## Problem details:
Answer with the exact lines of the following material from the one containing "(824, 485) = (228, 467): white" through the one containing "(512, 210) = (464, 292): yellow", both end lines included.

_ _ _

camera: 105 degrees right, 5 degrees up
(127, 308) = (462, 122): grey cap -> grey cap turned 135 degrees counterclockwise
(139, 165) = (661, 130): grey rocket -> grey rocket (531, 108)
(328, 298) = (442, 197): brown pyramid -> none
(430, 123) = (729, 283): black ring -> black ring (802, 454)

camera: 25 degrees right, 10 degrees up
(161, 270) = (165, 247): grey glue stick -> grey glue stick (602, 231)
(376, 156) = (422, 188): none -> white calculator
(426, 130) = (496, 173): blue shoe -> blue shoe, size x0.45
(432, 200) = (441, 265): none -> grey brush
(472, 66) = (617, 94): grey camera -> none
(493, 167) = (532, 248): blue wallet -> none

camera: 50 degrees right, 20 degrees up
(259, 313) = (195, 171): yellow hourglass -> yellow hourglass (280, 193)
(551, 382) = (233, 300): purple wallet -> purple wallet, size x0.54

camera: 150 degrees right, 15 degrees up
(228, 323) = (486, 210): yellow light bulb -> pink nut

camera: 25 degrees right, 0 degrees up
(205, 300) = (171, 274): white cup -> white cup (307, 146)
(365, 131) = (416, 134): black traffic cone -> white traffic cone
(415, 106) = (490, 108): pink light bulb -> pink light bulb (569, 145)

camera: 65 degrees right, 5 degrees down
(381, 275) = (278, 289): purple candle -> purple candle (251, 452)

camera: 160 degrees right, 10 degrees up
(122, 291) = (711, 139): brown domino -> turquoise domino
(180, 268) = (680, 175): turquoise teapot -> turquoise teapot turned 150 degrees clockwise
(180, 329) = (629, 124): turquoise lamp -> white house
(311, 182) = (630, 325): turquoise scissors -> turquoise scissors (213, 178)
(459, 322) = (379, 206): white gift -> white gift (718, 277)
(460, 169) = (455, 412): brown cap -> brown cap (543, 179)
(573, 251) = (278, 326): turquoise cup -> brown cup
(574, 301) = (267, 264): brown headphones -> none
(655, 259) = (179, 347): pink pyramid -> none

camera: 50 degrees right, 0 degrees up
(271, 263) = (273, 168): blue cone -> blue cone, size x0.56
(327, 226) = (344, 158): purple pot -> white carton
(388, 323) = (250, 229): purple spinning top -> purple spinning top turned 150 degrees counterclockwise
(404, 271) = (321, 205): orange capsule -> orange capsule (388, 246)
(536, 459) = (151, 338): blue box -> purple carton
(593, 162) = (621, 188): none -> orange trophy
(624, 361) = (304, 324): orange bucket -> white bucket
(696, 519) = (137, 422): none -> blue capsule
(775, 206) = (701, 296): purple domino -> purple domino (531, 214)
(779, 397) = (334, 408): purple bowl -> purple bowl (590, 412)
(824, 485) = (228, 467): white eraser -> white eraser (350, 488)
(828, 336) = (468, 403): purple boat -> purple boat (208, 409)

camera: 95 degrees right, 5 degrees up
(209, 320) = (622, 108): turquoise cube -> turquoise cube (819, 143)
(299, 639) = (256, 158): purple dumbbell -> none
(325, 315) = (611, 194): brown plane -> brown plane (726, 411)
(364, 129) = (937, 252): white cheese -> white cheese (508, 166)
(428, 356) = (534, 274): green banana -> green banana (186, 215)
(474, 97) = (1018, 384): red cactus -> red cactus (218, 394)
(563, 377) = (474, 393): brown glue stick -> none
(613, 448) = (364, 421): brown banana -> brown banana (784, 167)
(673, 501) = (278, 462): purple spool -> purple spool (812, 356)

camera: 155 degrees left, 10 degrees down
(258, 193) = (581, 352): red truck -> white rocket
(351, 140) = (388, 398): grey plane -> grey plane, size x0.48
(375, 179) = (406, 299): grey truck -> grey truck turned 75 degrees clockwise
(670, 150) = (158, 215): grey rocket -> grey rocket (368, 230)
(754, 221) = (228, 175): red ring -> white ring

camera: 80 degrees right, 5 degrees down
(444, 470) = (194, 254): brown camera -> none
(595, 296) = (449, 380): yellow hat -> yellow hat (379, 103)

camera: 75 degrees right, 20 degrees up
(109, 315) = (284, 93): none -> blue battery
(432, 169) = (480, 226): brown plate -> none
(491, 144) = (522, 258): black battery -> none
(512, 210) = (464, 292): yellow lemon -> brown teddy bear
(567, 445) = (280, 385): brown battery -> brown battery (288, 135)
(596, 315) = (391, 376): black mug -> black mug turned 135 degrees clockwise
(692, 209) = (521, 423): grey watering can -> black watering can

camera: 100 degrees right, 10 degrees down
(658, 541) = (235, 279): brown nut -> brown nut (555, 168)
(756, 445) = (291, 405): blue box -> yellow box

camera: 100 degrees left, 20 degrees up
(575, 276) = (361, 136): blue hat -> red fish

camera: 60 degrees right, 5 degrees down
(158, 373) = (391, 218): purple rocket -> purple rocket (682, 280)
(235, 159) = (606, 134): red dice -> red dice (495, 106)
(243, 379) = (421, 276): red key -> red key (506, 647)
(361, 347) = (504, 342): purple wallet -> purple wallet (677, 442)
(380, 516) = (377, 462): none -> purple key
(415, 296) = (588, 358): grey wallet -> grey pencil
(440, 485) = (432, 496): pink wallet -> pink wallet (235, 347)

_ _ _

## Reply:
(824, 485) = (228, 467): white eraser -> white eraser (350, 488)
(828, 336) = (468, 403): purple boat -> purple boat (208, 409)

camera: 95 degrees right, 5 degrees up
(209, 320) = (622, 108): turquoise cube -> turquoise cube (819, 143)
(299, 639) = (256, 158): purple dumbbell -> none
(325, 315) = (611, 194): brown plane -> brown plane (726, 411)
(364, 129) = (937, 252): white cheese -> white cheese (508, 166)
(428, 356) = (534, 274): green banana -> green banana (186, 215)
(474, 97) = (1018, 384): red cactus -> red cactus (218, 394)
(563, 377) = (474, 393): brown glue stick -> none
(613, 448) = (364, 421): brown banana -> brown banana (784, 167)
(673, 501) = (278, 462): purple spool -> purple spool (812, 356)

camera: 155 degrees left, 10 degrees down
(258, 193) = (581, 352): red truck -> white rocket
(351, 140) = (388, 398): grey plane -> grey plane, size x0.48
(375, 179) = (406, 299): grey truck -> grey truck turned 75 degrees clockwise
(670, 150) = (158, 215): grey rocket -> grey rocket (368, 230)
(754, 221) = (228, 175): red ring -> white ring

camera: 80 degrees right, 5 degrees down
(444, 470) = (194, 254): brown camera -> none
(595, 296) = (449, 380): yellow hat -> yellow hat (379, 103)

camera: 75 degrees right, 20 degrees up
(109, 315) = (284, 93): none -> blue battery
(432, 169) = (480, 226): brown plate -> none
(491, 144) = (522, 258): black battery -> none
(512, 210) = (464, 292): yellow lemon -> brown teddy bear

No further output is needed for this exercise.